* [Extracted data]
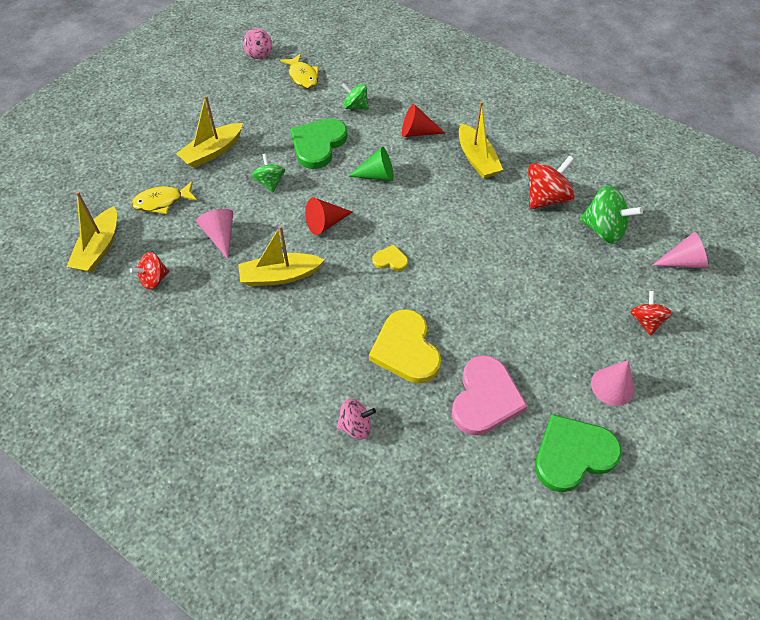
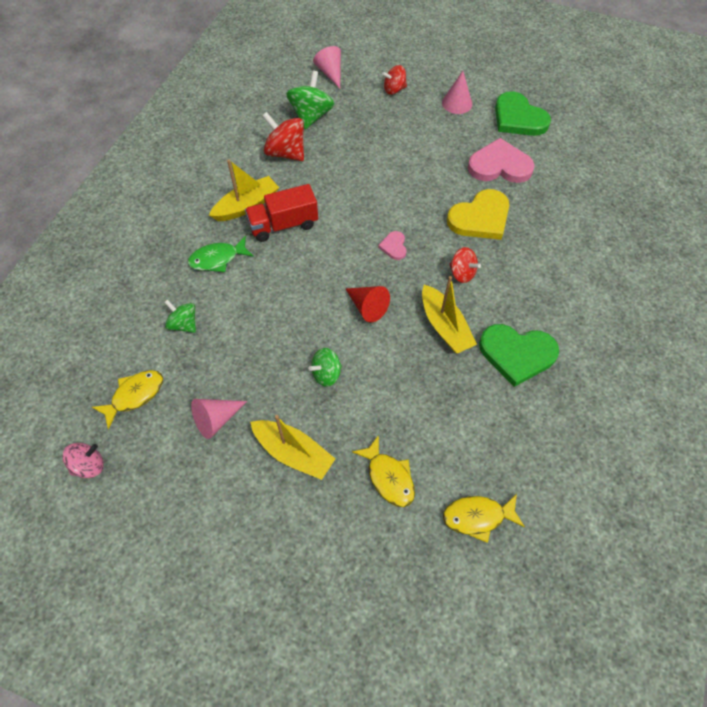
camera: 105 degrees left, 5 degrees up
(99, 248) = (477, 517): yellow boat -> yellow fish
(154, 279) = (494, 438): red spinning top -> red spinning top (462, 273)
(220, 236) = (415, 396): pink cone -> pink cone (216, 419)
(318, 144) = (256, 344): green heart -> green heart (517, 354)
(355, 426) = (560, 235): pink spinning top -> none
(356, 106) = (184, 324): green spinning top -> green spinning top turned 120 degrees clockwise
(377, 175) = (290, 280): green cone -> none
(390, 260) = (394, 246): yellow heart -> pink heart
(417, 132) = (217, 259): red cone -> green fish
(444, 181) = (283, 225): none -> red truck

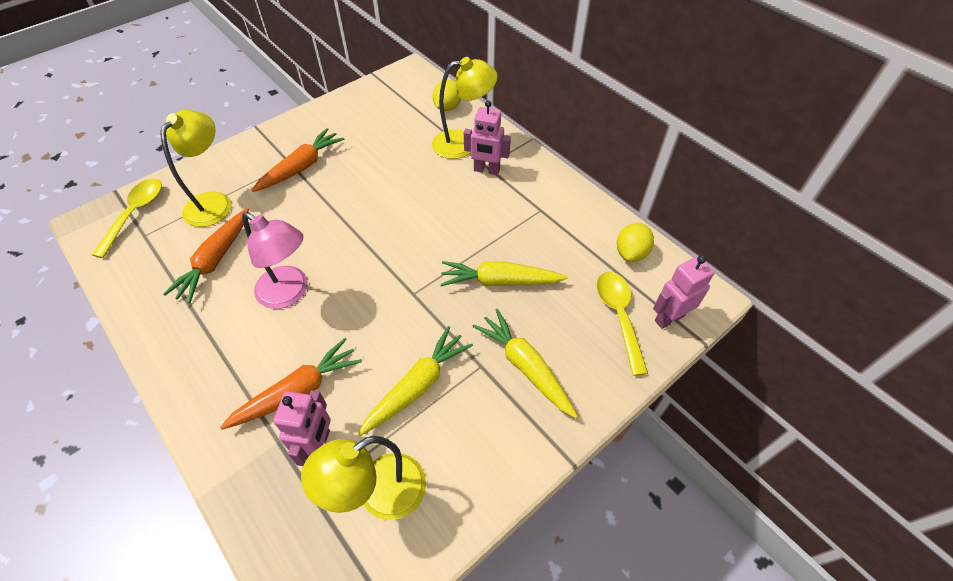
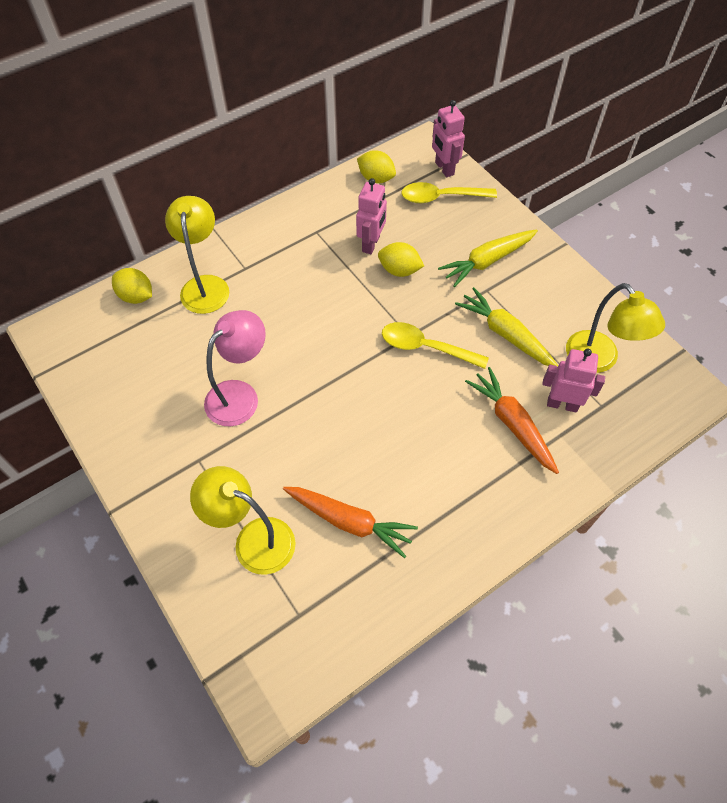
camera: 85 degrees left, 5 degrees up
(135, 214) = (259, 636): yellow spoon -> yellow spoon (426, 347)
(290, 293) = (401, 441): pink lamp -> pink lamp (240, 395)
(301, 167) = (209, 445): orange carrot -> none
(486, 170) = (253, 268): pink robot -> pink robot (371, 244)
(499, 281) = (399, 270): yellow carrot -> yellow lemon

* [What you should do] Skip the pictures and give the entries above again word for word.

* [Solution to this task]
camera: 105 degrees left, 5 degrees up
(99, 248) = (477, 517): yellow boat -> yellow fish
(154, 279) = (494, 438): red spinning top -> red spinning top (462, 273)
(220, 236) = (415, 396): pink cone -> pink cone (216, 419)
(318, 144) = (256, 344): green heart -> green heart (517, 354)
(355, 426) = (560, 235): pink spinning top -> none
(356, 106) = (184, 324): green spinning top -> green spinning top turned 120 degrees clockwise
(377, 175) = (290, 280): green cone -> none
(390, 260) = (394, 246): yellow heart -> pink heart
(417, 132) = (217, 259): red cone -> green fish
(444, 181) = (283, 225): none -> red truck

camera: 85 degrees left, 5 degrees up
(135, 214) = (259, 636): yellow spoon -> yellow spoon (426, 347)
(290, 293) = (401, 441): pink lamp -> pink lamp (240, 395)
(301, 167) = (209, 445): orange carrot -> none
(486, 170) = (253, 268): pink robot -> pink robot (371, 244)
(499, 281) = (399, 270): yellow carrot -> yellow lemon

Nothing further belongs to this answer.